▸ TASK TO COMPLETE
A faithful copy of all the data is the goal; omit the pictures.

#### DATA SHOWN

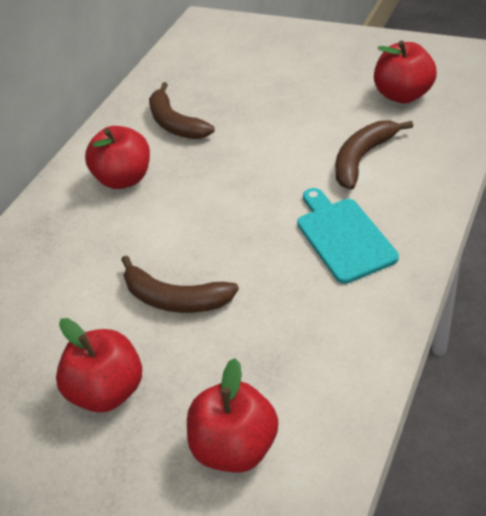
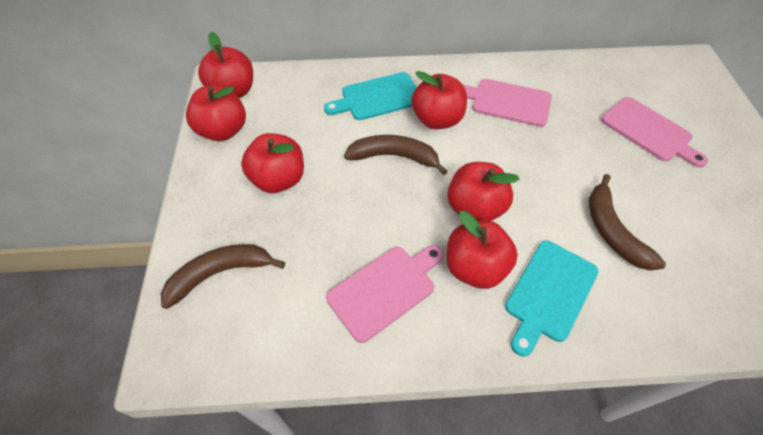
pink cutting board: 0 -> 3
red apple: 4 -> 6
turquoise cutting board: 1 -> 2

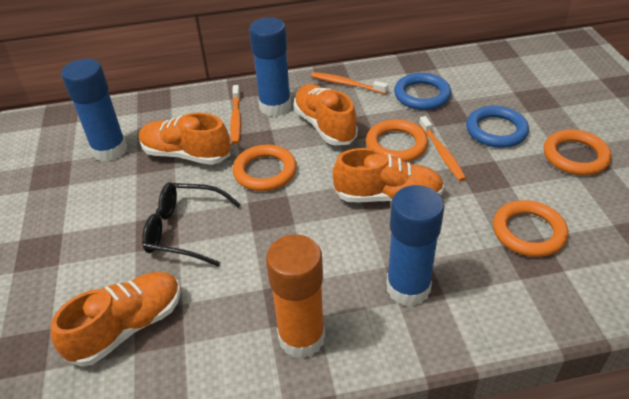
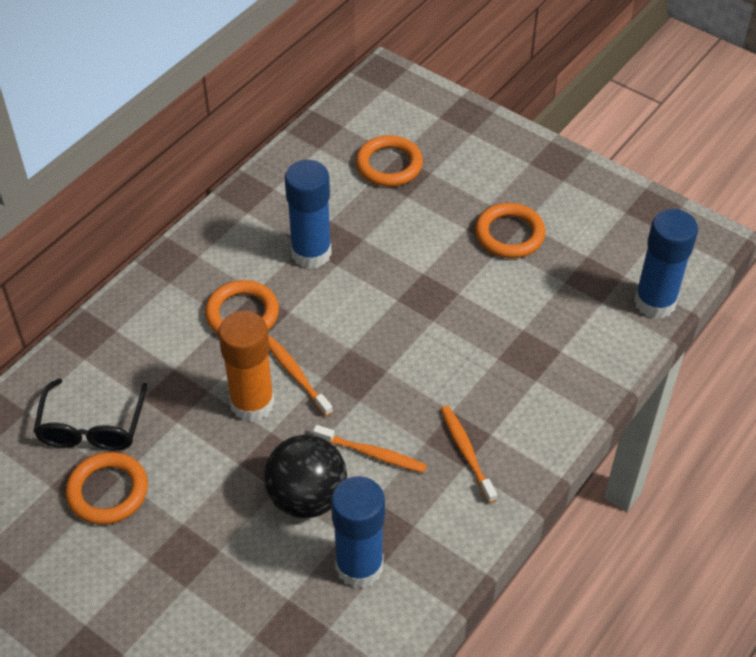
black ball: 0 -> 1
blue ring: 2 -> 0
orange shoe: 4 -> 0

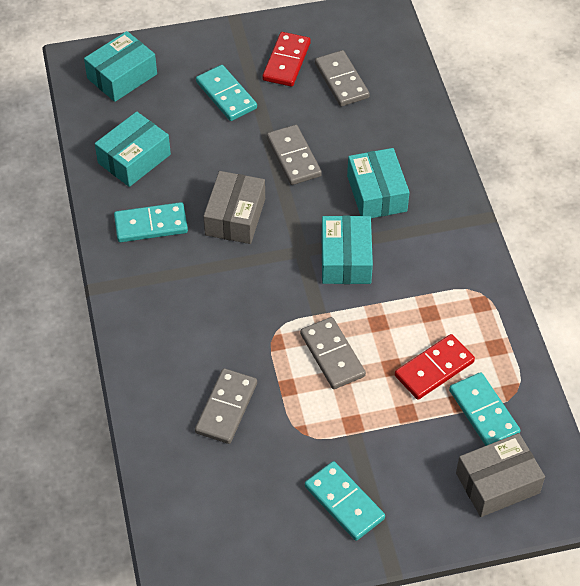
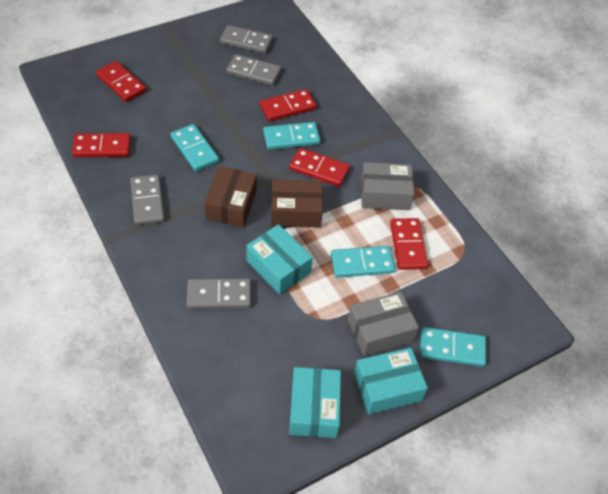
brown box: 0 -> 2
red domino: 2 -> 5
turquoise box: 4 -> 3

########

▸ RESULT FOR THIS TASK
pink cutting board: 0 -> 3
red apple: 4 -> 6
turquoise cutting board: 1 -> 2

black ball: 0 -> 1
blue ring: 2 -> 0
orange shoe: 4 -> 0

brown box: 0 -> 2
red domino: 2 -> 5
turquoise box: 4 -> 3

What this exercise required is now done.